**Problem requirements:** Please keep the pictures out and write out exactly the lines from the first in the data below through the one containing "black cup [527,230,594,329] -> none", both included.

Image change detection data
* * * * * * * * *

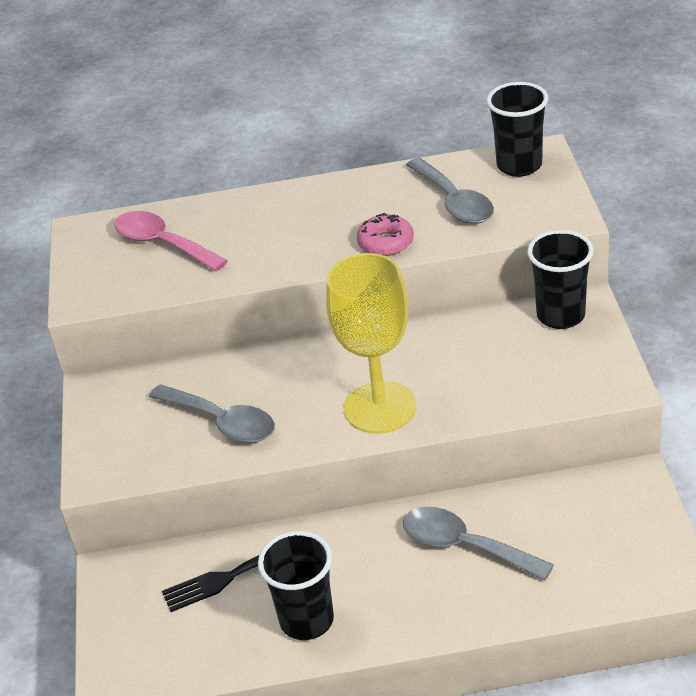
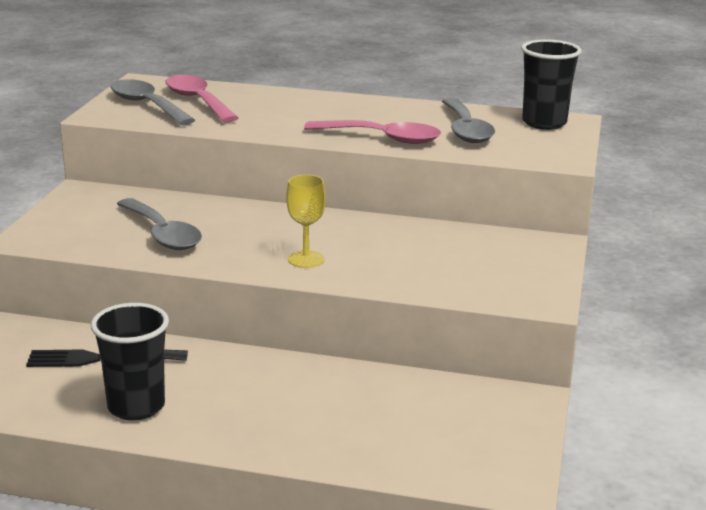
camera: 15 degrees right, 15 degrees down
yellow goblet [326,253,416,434] -> yellow goblet [286,175,326,268], size x0.50
pink donut [357,213,414,256] -> pink spoon [304,120,441,144]
grey spoon [403,507,554,581] -> grey spoon moved to [110,79,195,125]
black cup [527,230,594,329] -> none

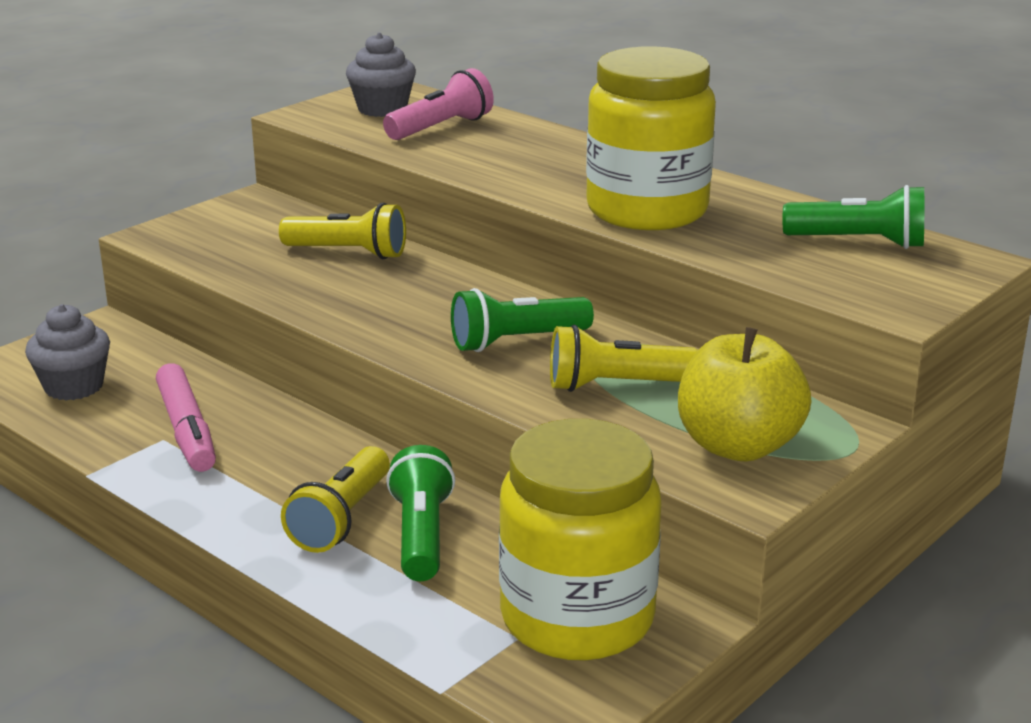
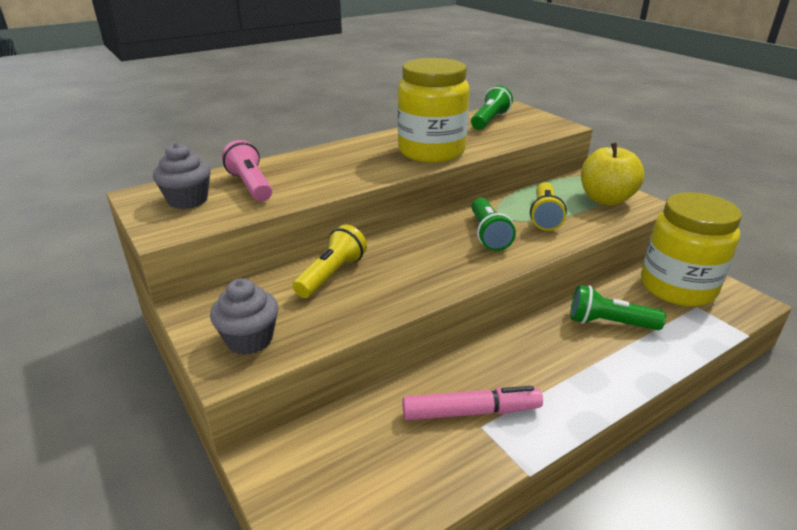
camera: 75 degrees left, 5 degrees up
grey cupcake [25,304,110,400] -> grey cupcake moved to [210,278,278,355]
yellow flashlight [281,446,390,553] -> none

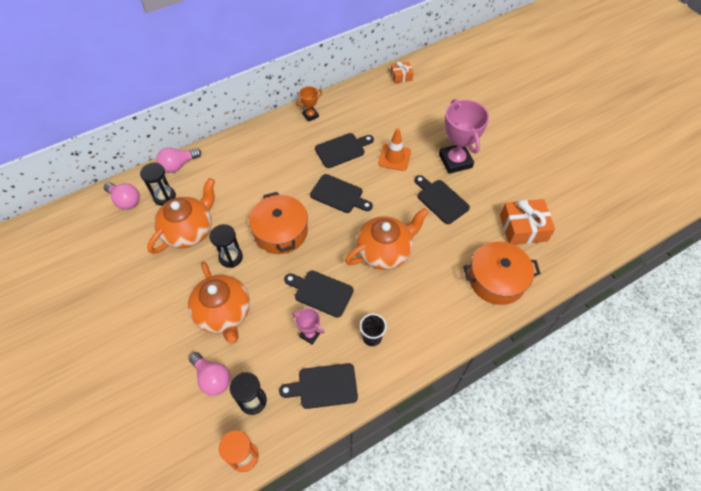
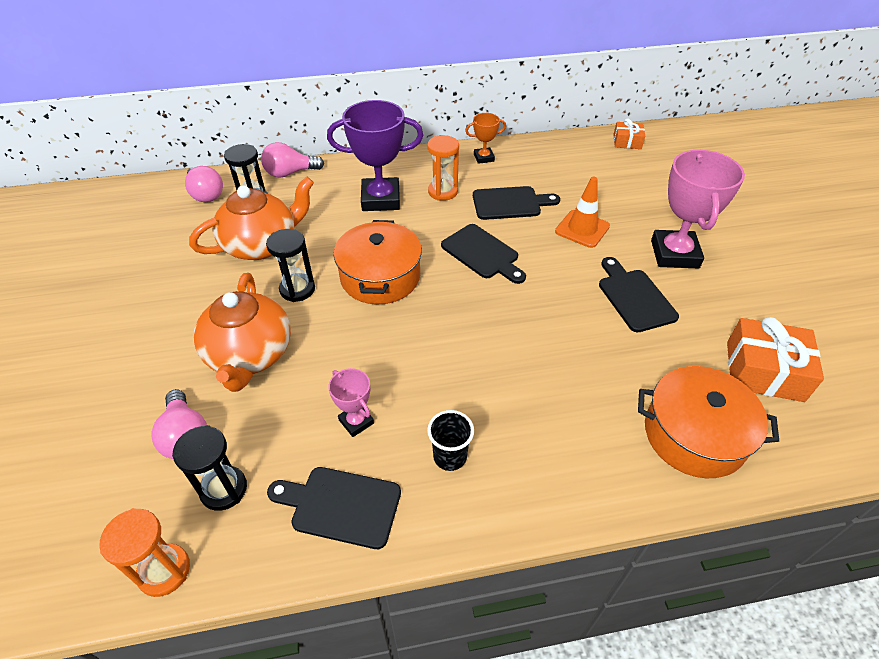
camera: 20 degrees right, 10 degrees down
black cutting board [284,270,354,318] -> none
orange teapot [345,208,429,270] -> none
none -> purple trophy [327,100,423,211]
none -> orange hourglass [427,135,459,201]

* * * * * * * * *

**Solution:**
camera: 15 degrees right, 15 degrees down
yellow goblet [326,253,416,434] -> yellow goblet [286,175,326,268], size x0.50
pink donut [357,213,414,256] -> pink spoon [304,120,441,144]
grey spoon [403,507,554,581] -> grey spoon moved to [110,79,195,125]
black cup [527,230,594,329] -> none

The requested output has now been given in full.